TASK BRIEF:
Within the listing below, please copy exactly the lines between the line holding "R12: 330 (+12V, GND) -> none" and the line holding "R9: none -> 200 (+3V3, USER2)", inclusive.

RECORDS TO USE:
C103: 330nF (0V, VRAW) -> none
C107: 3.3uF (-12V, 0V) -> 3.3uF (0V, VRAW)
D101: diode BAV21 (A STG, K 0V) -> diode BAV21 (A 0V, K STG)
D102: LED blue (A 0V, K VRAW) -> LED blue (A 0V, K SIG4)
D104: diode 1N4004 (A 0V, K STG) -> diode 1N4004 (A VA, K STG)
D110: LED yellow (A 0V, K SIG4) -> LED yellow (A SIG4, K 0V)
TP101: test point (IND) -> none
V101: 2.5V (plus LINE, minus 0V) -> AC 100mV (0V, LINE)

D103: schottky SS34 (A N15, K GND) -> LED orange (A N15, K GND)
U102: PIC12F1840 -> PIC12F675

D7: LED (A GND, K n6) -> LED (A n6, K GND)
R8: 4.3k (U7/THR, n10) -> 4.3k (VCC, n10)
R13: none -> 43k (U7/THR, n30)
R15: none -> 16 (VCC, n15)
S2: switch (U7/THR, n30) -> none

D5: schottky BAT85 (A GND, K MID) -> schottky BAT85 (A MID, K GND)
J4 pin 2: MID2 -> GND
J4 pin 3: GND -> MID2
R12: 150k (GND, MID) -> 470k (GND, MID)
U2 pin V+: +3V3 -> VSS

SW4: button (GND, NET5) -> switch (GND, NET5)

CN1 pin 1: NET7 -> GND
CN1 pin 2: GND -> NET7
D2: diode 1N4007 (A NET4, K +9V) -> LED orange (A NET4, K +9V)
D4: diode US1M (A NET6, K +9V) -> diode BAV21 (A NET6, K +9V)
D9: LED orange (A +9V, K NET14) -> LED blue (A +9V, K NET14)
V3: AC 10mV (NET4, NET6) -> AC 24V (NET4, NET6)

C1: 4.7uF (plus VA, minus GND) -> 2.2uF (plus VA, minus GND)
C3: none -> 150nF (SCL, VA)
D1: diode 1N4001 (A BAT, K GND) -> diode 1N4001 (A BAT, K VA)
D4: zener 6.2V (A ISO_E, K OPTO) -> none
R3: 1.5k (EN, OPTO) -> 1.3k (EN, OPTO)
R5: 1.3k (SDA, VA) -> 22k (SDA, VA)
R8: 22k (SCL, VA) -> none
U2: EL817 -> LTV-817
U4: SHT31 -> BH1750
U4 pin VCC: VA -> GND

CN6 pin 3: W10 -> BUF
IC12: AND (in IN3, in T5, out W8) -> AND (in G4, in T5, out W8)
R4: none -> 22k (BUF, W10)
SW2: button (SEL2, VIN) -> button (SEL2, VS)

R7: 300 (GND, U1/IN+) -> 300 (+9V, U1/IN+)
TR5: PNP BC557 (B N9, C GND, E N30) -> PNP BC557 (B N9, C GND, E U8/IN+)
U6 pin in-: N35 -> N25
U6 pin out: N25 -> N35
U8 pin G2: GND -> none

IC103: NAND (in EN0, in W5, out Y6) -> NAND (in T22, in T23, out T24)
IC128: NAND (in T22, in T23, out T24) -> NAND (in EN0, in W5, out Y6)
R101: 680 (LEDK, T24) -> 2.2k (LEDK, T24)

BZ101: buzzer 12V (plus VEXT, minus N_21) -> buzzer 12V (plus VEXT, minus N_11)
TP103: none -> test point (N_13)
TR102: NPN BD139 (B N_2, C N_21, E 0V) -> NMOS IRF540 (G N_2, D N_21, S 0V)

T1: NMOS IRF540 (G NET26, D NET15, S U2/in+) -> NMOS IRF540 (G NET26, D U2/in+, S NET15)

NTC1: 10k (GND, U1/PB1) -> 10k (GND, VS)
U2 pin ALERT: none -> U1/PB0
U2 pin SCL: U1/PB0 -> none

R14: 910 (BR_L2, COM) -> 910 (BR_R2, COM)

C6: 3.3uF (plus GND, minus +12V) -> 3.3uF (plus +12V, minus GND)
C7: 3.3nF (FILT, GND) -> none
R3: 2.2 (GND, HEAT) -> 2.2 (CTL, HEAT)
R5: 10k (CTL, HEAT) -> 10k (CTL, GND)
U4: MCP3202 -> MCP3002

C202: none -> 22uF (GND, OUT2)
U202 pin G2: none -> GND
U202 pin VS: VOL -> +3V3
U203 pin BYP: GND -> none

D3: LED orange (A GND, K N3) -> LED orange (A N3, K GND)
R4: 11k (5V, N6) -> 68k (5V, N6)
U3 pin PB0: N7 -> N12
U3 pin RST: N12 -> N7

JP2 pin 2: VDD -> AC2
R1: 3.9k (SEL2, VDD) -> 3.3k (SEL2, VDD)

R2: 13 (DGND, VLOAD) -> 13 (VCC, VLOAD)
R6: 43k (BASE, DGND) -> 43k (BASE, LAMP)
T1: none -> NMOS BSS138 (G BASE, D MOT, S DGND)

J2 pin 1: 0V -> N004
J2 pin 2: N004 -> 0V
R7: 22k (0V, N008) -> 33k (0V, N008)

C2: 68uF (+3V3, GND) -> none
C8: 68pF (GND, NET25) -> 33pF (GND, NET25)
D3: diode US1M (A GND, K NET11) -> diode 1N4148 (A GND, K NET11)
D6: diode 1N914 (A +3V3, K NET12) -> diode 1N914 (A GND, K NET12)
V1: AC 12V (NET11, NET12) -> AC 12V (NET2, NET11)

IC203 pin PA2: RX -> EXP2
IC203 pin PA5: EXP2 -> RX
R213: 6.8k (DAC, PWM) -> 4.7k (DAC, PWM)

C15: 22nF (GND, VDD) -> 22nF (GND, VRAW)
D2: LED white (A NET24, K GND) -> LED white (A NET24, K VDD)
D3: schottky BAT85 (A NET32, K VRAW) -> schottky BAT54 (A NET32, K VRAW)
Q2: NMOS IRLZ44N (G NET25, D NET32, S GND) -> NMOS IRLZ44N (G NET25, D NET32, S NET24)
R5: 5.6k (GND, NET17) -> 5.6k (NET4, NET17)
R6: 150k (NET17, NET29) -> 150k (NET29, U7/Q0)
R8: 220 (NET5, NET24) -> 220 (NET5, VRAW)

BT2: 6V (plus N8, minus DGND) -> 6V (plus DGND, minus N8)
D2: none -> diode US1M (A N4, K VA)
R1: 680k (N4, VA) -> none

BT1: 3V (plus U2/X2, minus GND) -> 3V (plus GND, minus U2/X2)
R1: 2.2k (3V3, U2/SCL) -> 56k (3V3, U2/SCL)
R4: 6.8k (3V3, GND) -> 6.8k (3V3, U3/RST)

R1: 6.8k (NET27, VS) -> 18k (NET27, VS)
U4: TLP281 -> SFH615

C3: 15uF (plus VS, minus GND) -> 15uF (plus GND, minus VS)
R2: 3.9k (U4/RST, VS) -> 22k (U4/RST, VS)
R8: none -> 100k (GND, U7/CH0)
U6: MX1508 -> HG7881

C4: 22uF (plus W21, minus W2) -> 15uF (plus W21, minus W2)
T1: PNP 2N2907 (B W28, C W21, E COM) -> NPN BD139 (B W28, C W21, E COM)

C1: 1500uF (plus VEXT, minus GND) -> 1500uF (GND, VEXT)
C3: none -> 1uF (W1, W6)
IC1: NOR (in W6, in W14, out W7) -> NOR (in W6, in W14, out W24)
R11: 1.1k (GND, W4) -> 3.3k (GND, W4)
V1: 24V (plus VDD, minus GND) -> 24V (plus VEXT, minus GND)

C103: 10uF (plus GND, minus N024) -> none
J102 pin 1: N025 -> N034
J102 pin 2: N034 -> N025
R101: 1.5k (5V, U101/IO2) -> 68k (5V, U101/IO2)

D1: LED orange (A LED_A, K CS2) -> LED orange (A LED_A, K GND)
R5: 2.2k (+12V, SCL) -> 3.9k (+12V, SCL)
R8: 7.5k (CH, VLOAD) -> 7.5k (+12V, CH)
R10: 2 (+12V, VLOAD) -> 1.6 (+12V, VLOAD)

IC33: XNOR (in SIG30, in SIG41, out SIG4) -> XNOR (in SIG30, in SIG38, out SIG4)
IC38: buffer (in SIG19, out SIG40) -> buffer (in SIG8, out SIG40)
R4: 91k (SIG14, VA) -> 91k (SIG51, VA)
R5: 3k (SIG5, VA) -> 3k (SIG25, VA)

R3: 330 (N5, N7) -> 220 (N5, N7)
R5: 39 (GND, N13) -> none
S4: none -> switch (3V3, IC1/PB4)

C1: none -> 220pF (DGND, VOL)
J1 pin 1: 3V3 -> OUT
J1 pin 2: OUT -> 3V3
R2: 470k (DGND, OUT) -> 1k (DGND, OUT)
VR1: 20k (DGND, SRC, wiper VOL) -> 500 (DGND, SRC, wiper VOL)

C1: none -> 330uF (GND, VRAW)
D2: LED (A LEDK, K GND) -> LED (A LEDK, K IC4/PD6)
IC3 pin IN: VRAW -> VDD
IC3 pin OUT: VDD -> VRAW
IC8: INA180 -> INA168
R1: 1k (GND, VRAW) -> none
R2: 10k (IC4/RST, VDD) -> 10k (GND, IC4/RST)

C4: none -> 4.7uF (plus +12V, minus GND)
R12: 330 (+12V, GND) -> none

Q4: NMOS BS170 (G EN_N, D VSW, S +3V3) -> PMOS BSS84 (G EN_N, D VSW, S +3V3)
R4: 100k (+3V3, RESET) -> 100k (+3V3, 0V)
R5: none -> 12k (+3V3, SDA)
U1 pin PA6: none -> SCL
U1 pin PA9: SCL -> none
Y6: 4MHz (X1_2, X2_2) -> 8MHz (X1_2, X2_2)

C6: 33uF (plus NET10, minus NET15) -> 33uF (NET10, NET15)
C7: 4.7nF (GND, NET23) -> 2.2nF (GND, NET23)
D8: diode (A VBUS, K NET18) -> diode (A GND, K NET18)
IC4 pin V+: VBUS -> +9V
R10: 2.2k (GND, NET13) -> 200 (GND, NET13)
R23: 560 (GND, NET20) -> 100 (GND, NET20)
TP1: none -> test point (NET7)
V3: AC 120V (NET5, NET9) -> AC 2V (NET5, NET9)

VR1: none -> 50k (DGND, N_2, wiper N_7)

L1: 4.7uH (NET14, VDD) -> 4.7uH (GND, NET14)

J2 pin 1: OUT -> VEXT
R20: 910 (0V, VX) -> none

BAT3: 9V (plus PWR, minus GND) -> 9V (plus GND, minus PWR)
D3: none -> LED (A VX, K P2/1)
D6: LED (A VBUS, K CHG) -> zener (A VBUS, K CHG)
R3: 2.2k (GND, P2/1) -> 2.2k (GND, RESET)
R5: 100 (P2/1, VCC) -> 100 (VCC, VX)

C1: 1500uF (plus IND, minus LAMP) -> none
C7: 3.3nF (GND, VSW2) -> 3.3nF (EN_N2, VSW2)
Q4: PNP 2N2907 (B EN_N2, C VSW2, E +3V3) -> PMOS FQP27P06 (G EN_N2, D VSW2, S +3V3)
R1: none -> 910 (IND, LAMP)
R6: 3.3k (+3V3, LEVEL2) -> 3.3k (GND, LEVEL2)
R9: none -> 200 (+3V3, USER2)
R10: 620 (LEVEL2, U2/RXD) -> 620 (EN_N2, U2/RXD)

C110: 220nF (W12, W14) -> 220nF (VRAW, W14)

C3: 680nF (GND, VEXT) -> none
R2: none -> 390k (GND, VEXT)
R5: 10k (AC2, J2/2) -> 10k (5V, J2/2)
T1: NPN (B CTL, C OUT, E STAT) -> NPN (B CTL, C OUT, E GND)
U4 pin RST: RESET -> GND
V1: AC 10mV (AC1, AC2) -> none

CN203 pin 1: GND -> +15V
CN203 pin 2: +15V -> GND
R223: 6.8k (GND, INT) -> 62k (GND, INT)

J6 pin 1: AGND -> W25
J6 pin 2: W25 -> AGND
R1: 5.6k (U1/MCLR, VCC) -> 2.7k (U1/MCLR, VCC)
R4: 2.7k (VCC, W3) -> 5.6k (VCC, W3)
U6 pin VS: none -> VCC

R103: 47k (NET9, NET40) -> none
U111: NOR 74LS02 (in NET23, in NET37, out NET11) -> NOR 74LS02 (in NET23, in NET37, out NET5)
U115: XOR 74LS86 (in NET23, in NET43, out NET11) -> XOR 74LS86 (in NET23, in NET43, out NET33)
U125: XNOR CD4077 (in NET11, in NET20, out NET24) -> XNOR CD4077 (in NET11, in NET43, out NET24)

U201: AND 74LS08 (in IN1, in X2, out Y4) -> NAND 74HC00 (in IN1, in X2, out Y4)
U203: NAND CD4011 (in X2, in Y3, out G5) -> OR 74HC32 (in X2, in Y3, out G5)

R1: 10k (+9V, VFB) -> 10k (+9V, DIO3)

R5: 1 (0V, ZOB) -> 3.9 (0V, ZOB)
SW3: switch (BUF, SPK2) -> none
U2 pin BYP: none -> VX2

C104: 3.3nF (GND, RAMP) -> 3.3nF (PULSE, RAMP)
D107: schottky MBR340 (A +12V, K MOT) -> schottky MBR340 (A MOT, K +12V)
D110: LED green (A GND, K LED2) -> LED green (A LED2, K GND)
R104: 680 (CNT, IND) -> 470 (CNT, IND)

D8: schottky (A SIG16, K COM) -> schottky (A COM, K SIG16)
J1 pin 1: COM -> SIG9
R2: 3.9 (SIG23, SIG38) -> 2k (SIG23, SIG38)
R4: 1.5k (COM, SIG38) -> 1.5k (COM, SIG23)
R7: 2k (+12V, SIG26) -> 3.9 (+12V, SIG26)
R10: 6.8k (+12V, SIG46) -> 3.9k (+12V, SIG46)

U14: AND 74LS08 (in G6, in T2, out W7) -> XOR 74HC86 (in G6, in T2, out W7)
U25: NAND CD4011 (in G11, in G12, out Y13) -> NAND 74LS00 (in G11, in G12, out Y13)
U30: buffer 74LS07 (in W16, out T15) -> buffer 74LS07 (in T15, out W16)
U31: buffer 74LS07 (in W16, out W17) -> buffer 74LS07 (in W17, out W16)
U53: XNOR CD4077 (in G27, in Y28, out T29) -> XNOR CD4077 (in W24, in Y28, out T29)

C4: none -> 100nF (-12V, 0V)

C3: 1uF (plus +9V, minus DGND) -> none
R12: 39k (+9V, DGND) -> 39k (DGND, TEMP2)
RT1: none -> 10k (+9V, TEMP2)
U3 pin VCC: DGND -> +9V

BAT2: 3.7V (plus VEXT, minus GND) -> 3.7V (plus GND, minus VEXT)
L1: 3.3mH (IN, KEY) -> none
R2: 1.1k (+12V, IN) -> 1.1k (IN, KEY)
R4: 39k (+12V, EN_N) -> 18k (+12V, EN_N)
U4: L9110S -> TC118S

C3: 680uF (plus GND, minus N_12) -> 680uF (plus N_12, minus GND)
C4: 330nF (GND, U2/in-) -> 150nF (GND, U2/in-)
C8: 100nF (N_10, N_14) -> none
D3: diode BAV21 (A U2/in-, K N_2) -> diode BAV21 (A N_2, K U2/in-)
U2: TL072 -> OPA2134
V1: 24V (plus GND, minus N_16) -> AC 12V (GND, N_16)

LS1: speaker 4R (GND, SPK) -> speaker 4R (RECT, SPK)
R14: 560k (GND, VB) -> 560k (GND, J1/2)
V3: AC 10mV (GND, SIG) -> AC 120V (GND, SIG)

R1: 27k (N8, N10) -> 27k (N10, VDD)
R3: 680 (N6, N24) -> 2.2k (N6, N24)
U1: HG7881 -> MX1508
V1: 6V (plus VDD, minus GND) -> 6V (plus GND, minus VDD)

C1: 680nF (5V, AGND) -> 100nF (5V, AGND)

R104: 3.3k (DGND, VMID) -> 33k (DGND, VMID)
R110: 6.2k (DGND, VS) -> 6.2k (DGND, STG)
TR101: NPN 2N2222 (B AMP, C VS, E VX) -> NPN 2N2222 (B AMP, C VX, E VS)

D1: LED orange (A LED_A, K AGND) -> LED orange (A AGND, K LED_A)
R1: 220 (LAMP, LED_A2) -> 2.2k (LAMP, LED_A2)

WRITTEN SOLUTION:
R12: 330 (+12V, GND) -> none

Q4: NMOS BS170 (G EN_N, D VSW, S +3V3) -> PMOS BSS84 (G EN_N, D VSW, S +3V3)
R4: 100k (+3V3, RESET) -> 100k (+3V3, 0V)
R5: none -> 12k (+3V3, SDA)
U1 pin PA6: none -> SCL
U1 pin PA9: SCL -> none
Y6: 4MHz (X1_2, X2_2) -> 8MHz (X1_2, X2_2)

C6: 33uF (plus NET10, minus NET15) -> 33uF (NET10, NET15)
C7: 4.7nF (GND, NET23) -> 2.2nF (GND, NET23)
D8: diode (A VBUS, K NET18) -> diode (A GND, K NET18)
IC4 pin V+: VBUS -> +9V
R10: 2.2k (GND, NET13) -> 200 (GND, NET13)
R23: 560 (GND, NET20) -> 100 (GND, NET20)
TP1: none -> test point (NET7)
V3: AC 120V (NET5, NET9) -> AC 2V (NET5, NET9)

VR1: none -> 50k (DGND, N_2, wiper N_7)

L1: 4.7uH (NET14, VDD) -> 4.7uH (GND, NET14)

J2 pin 1: OUT -> VEXT
R20: 910 (0V, VX) -> none

BAT3: 9V (plus PWR, minus GND) -> 9V (plus GND, minus PWR)
D3: none -> LED (A VX, K P2/1)
D6: LED (A VBUS, K CHG) -> zener (A VBUS, K CHG)
R3: 2.2k (GND, P2/1) -> 2.2k (GND, RESET)
R5: 100 (P2/1, VCC) -> 100 (VCC, VX)

C1: 1500uF (plus IND, minus LAMP) -> none
C7: 3.3nF (GND, VSW2) -> 3.3nF (EN_N2, VSW2)
Q4: PNP 2N2907 (B EN_N2, C VSW2, E +3V3) -> PMOS FQP27P06 (G EN_N2, D VSW2, S +3V3)
R1: none -> 910 (IND, LAMP)
R6: 3.3k (+3V3, LEVEL2) -> 3.3k (GND, LEVEL2)
R9: none -> 200 (+3V3, USER2)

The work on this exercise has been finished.